─── Provided information

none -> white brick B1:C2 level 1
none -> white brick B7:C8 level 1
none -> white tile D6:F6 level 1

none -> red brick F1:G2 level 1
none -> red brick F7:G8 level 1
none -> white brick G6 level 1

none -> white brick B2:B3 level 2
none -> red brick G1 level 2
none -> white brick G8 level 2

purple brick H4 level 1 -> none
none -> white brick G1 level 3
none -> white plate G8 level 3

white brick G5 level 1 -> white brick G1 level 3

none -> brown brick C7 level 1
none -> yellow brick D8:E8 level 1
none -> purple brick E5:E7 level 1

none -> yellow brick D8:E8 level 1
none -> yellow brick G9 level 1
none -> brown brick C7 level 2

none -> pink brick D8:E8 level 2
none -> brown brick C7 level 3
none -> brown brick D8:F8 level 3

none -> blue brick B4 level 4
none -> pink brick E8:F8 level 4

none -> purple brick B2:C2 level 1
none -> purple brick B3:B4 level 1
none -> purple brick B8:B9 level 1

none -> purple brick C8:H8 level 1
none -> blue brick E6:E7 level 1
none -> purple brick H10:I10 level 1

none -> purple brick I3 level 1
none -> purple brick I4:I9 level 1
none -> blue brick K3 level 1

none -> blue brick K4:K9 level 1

──────

How to complete this task: Word for word, restate the lines from the one holding "purple brick H4 level 1 -> none" to the last line of the records.

Your solution:
purple brick H4 level 1 -> none
none -> white brick G1 level 3
none -> white plate G8 level 3

white brick G5 level 1 -> white brick G1 level 3

none -> brown brick C7 level 1
none -> yellow brick D8:E8 level 1
none -> purple brick E5:E7 level 1

none -> yellow brick D8:E8 level 1
none -> yellow brick G9 level 1
none -> brown brick C7 level 2

none -> pink brick D8:E8 level 2
none -> brown brick C7 level 3
none -> brown brick D8:F8 level 3

none -> blue brick B4 level 4
none -> pink brick E8:F8 level 4

none -> purple brick B2:C2 level 1
none -> purple brick B3:B4 level 1
none -> purple brick B8:B9 level 1

none -> purple brick C8:H8 level 1
none -> blue brick E6:E7 level 1
none -> purple brick H10:I10 level 1

none -> purple brick I3 level 1
none -> purple brick I4:I9 level 1
none -> blue brick K3 level 1

none -> blue brick K4:K9 level 1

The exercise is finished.